Goal of the exercise: Match the string "camera" against each line below, and copy every line that matches.

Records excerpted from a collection
━━━
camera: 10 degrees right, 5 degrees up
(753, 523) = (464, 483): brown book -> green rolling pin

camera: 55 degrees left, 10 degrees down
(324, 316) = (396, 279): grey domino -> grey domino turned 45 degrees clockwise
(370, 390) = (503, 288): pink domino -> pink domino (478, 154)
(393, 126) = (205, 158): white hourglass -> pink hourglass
━━━
Reply:
camera: 10 degrees right, 5 degrees up
camera: 55 degrees left, 10 degrees down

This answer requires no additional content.